--- Task brief ---
Before copying, set the pictures aside; then repeat every line below verbatim.

• • • • •

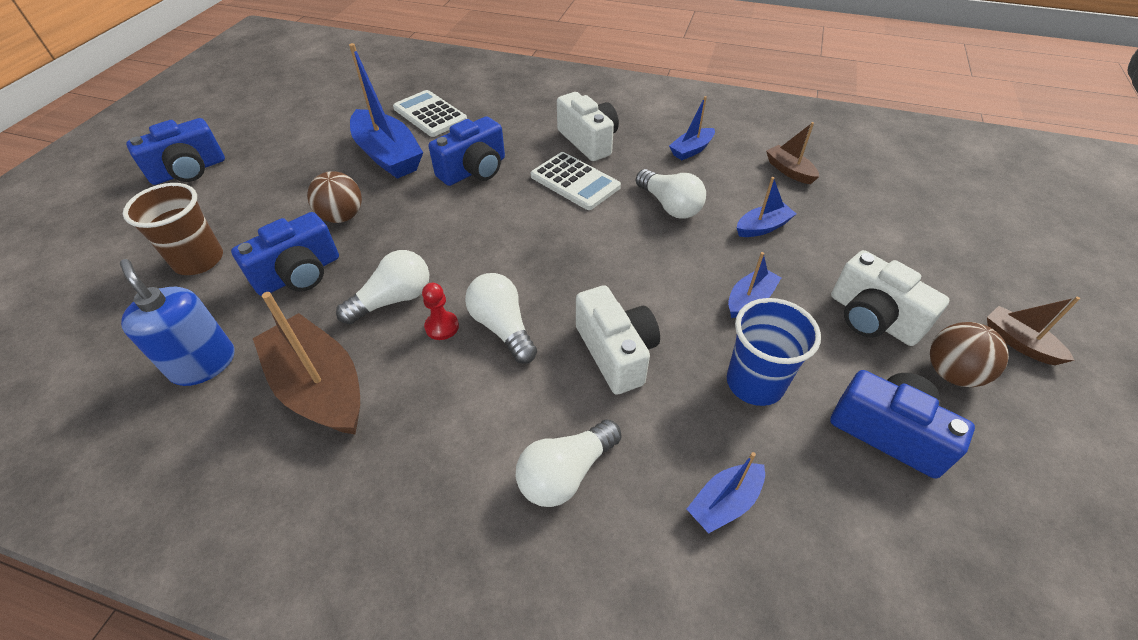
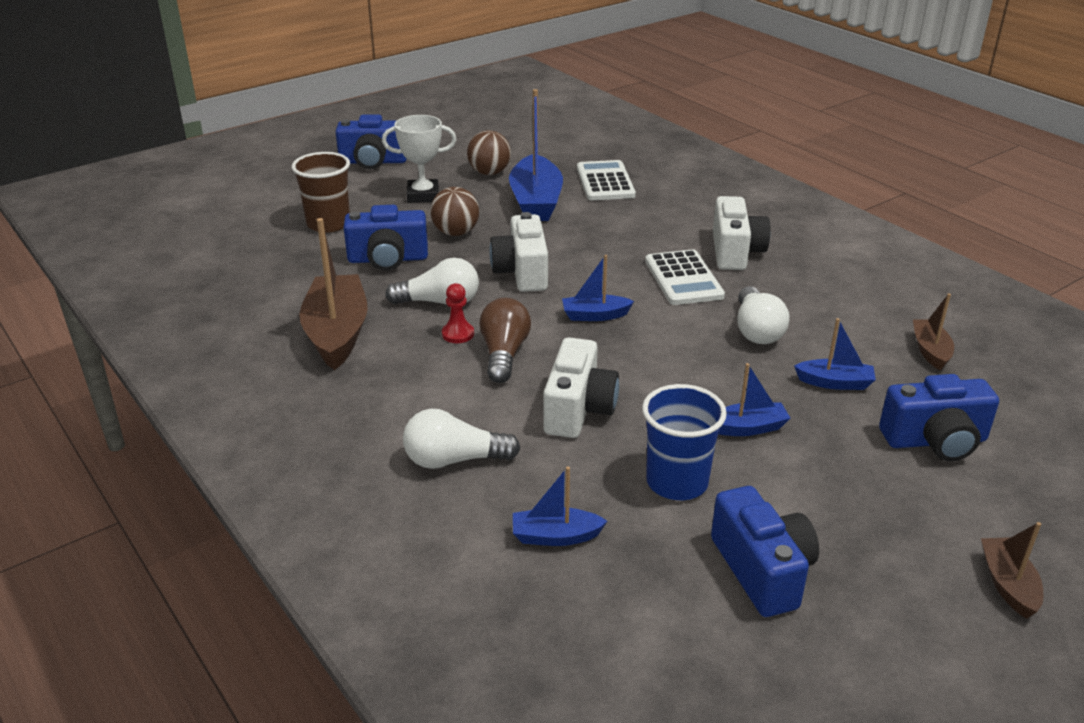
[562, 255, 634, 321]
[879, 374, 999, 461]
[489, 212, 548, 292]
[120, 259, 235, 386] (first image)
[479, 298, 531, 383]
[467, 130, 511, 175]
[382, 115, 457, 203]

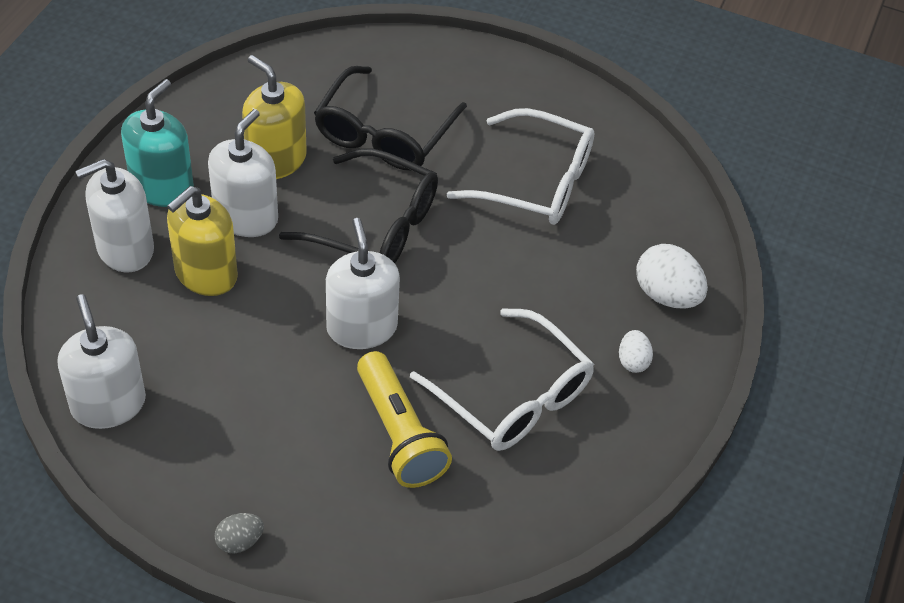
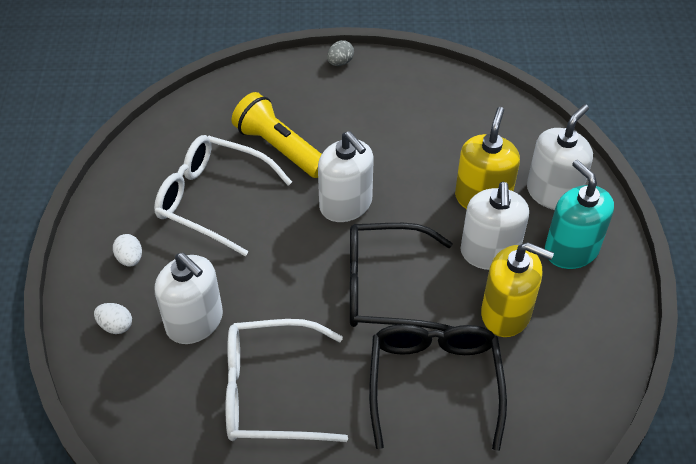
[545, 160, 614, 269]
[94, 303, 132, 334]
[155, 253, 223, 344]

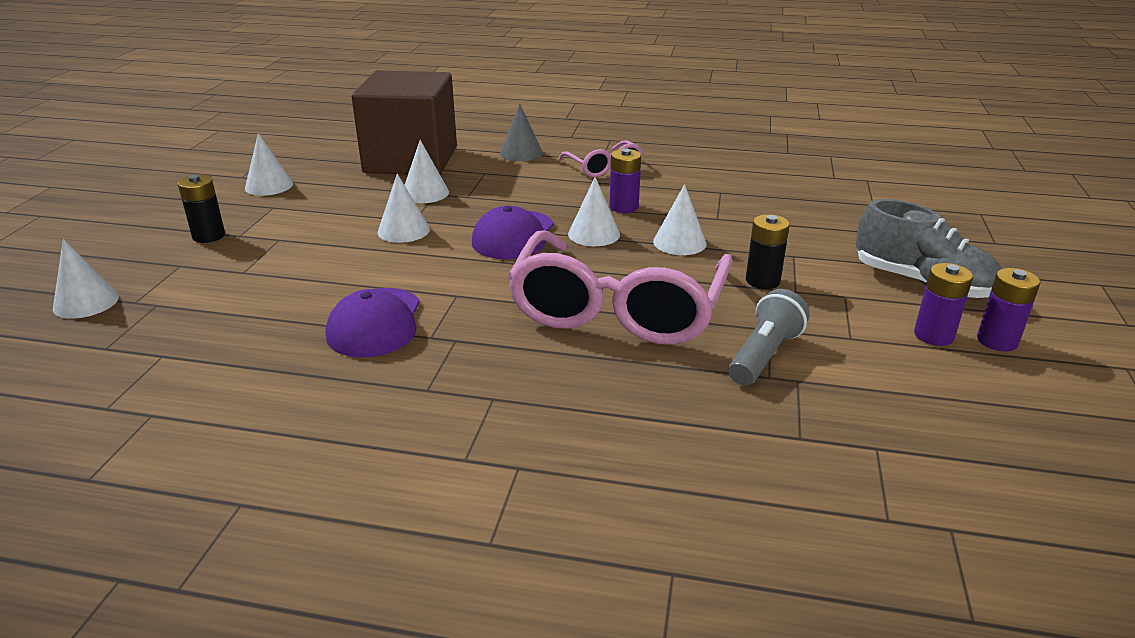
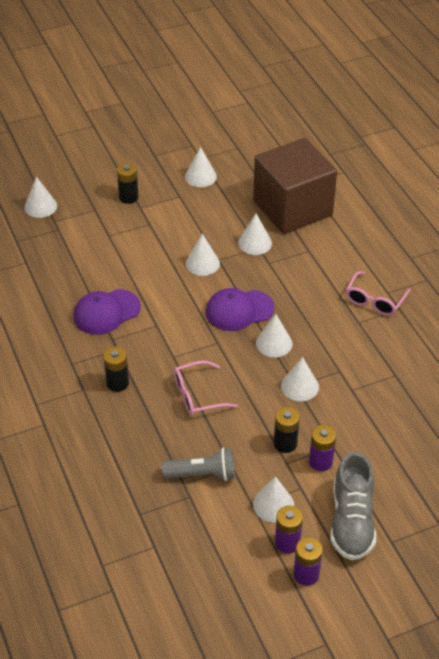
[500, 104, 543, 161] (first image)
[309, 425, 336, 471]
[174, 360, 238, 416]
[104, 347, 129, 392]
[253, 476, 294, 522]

• • • • •

--- Exercise result ---
[562, 255, 634, 321]
[879, 374, 999, 461]
[489, 212, 548, 292]
[120, 259, 235, 386] (first image)
[479, 298, 531, 383]
[467, 130, 511, 175]
[382, 115, 457, 203]

[545, 160, 614, 269]
[94, 303, 132, 334]
[155, 253, 223, 344]

[500, 104, 543, 161] (first image)
[309, 425, 336, 471]
[174, 360, 238, 416]
[104, 347, 129, 392]
[253, 476, 294, 522]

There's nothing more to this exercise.